Produce a word-for-word copy of the data that follows, excluding images.

**Data**
────────────────────────────────────────

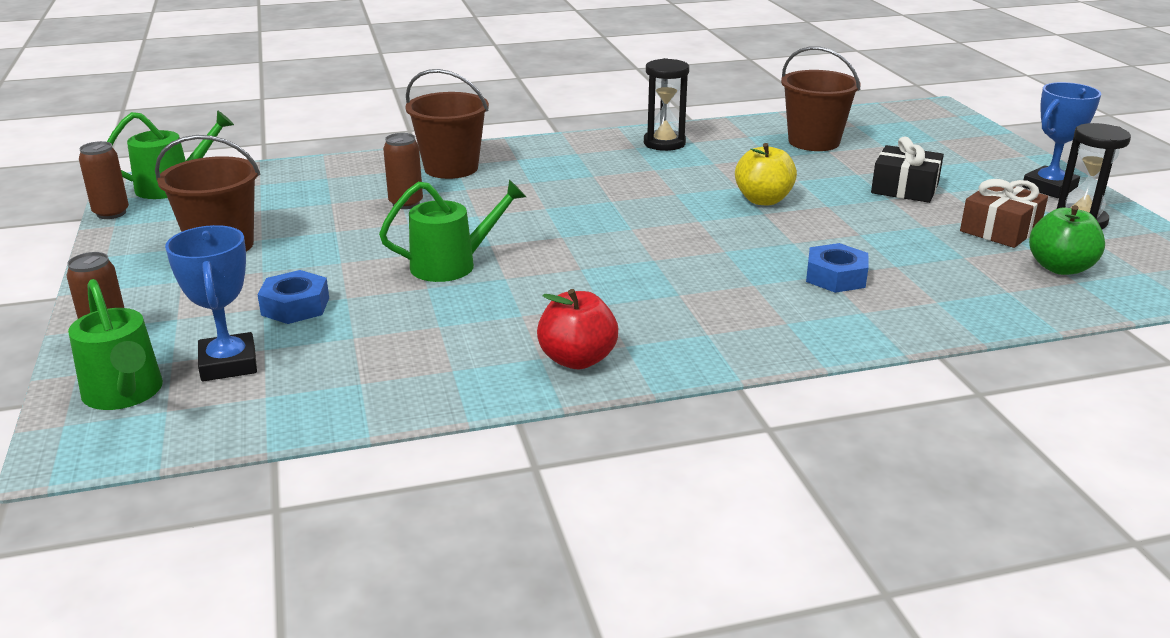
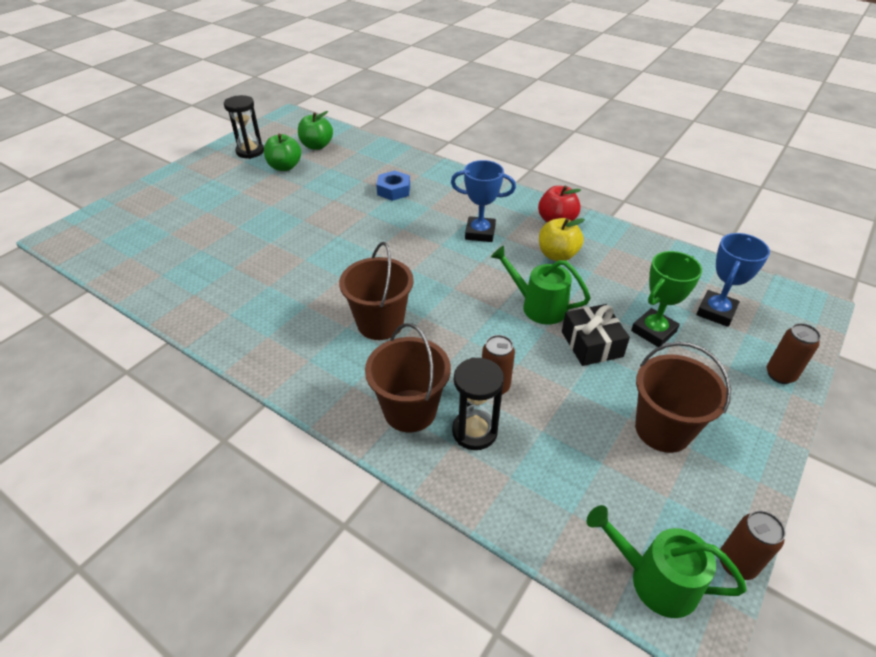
camera: 130 degrees left, 15 degrees up
green watering can [68,279,163,410] -> none
blue nut [258,270,329,324] -> green trophy [631,251,702,347]
black hourglass [644,58,689,151] -> black hourglass moved to [452,357,504,450]
yellow apple [735,143,797,205] -> yellow apple moved to [539,218,585,261]
brown bucket [781,46,861,151] -> brown bucket moved to [339,242,414,340]
black gift [871,136,944,203] -> black gift moved to [562,304,630,366]
brown gift [960,179,1048,248] -> green apple [264,134,301,171]
blue trophy [1022,82,1101,198] -> blue trophy moved to [451,160,516,242]

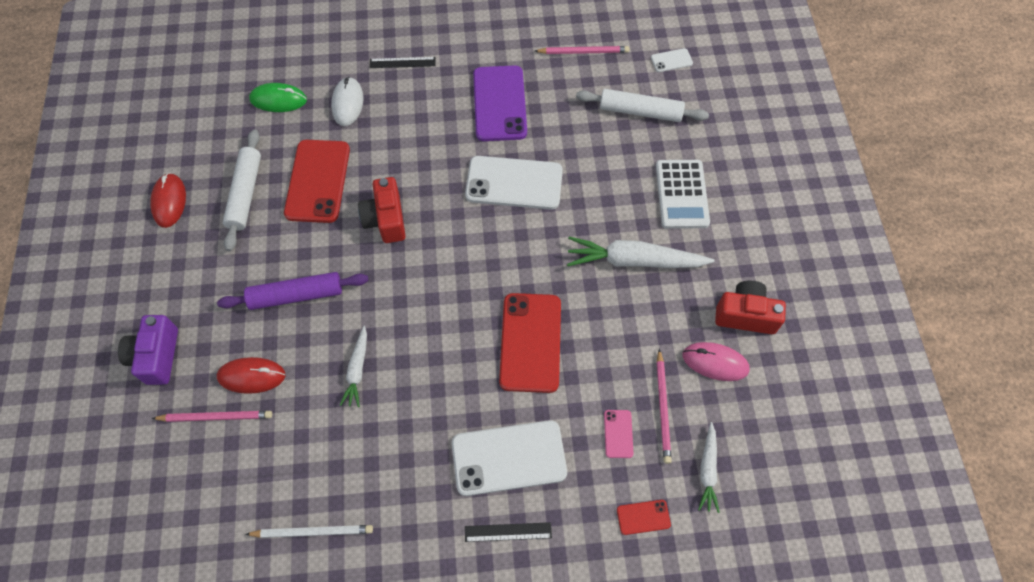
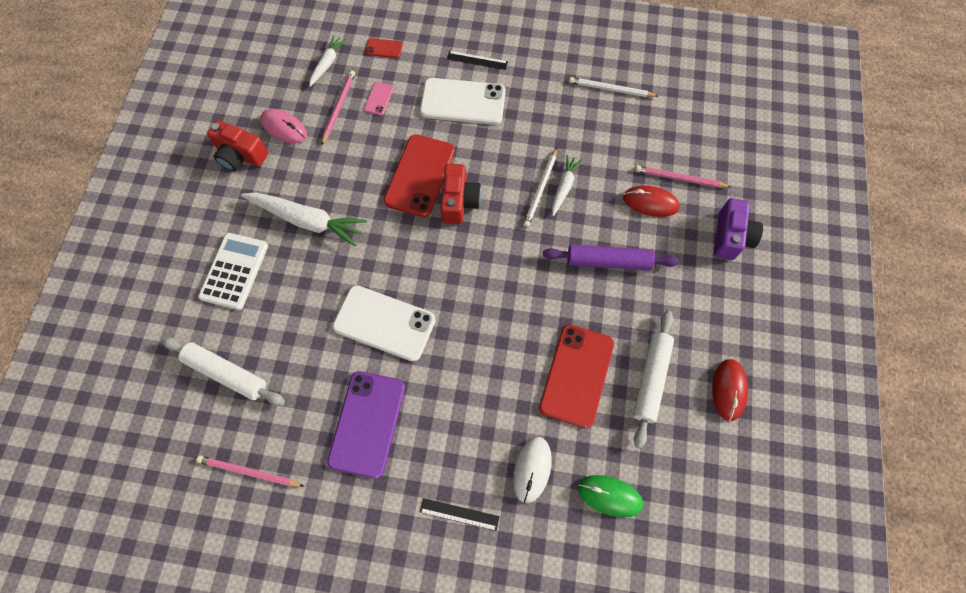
camera: 165 degrees left, 5 degrees up
red camera [358,177,406,243] -> red camera moved to [440,164,481,224]
white phone [651,48,693,72] -> none
none -> white pencil [523,148,557,227]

────────────────────────────────────────

**Your solution**
camera: 130 degrees left, 15 degrees up
green watering can [68,279,163,410] -> none
blue nut [258,270,329,324] -> green trophy [631,251,702,347]
black hourglass [644,58,689,151] -> black hourglass moved to [452,357,504,450]
yellow apple [735,143,797,205] -> yellow apple moved to [539,218,585,261]
brown bucket [781,46,861,151] -> brown bucket moved to [339,242,414,340]
black gift [871,136,944,203] -> black gift moved to [562,304,630,366]
brown gift [960,179,1048,248] -> green apple [264,134,301,171]
blue trophy [1022,82,1101,198] -> blue trophy moved to [451,160,516,242]

camera: 165 degrees left, 5 degrees up
red camera [358,177,406,243] -> red camera moved to [440,164,481,224]
white phone [651,48,693,72] -> none
none -> white pencil [523,148,557,227]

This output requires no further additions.